▸ Data for review
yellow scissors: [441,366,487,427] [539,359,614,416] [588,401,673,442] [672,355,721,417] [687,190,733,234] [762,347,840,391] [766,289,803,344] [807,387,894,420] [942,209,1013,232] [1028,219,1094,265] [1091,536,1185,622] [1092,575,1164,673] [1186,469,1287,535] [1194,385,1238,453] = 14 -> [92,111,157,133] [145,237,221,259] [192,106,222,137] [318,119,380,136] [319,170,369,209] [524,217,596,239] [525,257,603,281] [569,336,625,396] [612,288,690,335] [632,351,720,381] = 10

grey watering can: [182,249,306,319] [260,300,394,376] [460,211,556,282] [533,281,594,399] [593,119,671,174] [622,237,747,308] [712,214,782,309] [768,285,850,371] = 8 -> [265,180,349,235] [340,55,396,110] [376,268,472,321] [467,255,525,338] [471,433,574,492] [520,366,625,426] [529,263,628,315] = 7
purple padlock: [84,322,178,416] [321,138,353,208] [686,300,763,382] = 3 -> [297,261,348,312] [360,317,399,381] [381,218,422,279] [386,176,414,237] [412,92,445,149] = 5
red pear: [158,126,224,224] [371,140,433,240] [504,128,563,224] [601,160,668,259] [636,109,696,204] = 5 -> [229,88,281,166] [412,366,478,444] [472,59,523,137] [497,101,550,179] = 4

--

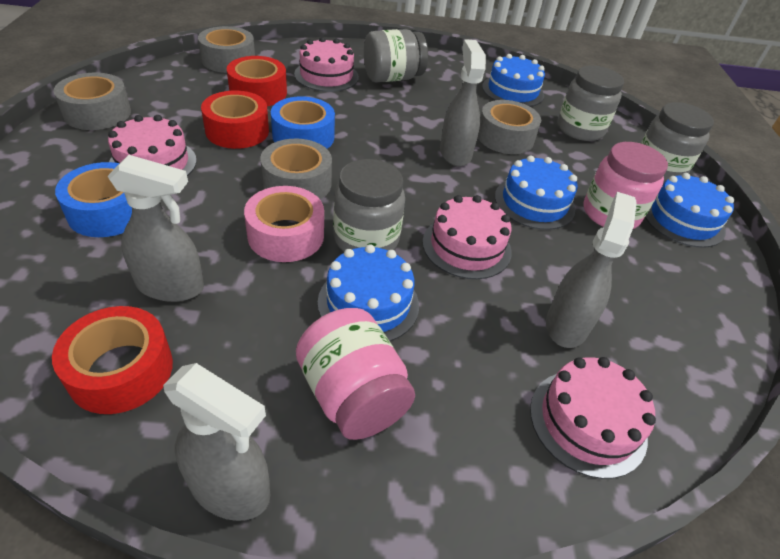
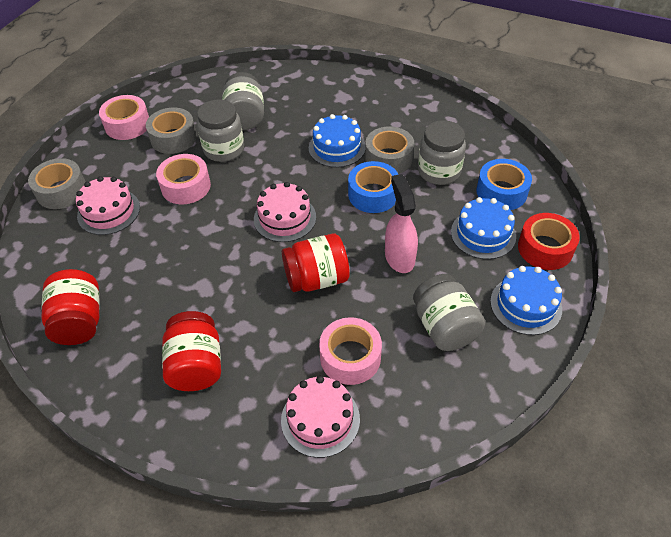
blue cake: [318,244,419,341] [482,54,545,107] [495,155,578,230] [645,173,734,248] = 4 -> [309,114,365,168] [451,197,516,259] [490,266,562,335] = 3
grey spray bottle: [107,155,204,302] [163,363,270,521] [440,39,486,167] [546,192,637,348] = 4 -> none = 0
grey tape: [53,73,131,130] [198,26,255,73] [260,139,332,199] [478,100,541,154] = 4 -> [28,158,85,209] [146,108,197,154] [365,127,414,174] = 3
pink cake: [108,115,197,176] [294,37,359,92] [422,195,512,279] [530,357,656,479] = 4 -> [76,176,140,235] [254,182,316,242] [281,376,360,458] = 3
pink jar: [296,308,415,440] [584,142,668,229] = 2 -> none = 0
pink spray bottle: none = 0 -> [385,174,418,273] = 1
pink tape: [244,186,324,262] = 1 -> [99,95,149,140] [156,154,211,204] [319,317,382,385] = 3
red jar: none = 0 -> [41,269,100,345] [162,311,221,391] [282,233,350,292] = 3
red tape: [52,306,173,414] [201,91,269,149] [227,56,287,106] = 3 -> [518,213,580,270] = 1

==

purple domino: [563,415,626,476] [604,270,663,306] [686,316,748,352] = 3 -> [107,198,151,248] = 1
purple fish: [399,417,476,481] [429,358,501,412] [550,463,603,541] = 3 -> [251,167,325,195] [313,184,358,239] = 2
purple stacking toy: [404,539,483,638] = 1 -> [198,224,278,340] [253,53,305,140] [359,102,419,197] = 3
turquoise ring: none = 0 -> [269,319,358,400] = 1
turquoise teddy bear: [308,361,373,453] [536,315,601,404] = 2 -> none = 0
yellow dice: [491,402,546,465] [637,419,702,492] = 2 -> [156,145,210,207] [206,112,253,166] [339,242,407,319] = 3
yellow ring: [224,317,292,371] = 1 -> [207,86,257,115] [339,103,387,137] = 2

▸ Work to complete
All lines with the word "purple" need to be copied from the data above.

▸ Completed task
purple padlock: [84,322,178,416] [321,138,353,208] [686,300,763,382] = 3 -> [297,261,348,312] [360,317,399,381] [381,218,422,279] [386,176,414,237] [412,92,445,149] = 5
purple domino: [563,415,626,476] [604,270,663,306] [686,316,748,352] = 3 -> [107,198,151,248] = 1
purple fish: [399,417,476,481] [429,358,501,412] [550,463,603,541] = 3 -> [251,167,325,195] [313,184,358,239] = 2
purple stacking toy: [404,539,483,638] = 1 -> [198,224,278,340] [253,53,305,140] [359,102,419,197] = 3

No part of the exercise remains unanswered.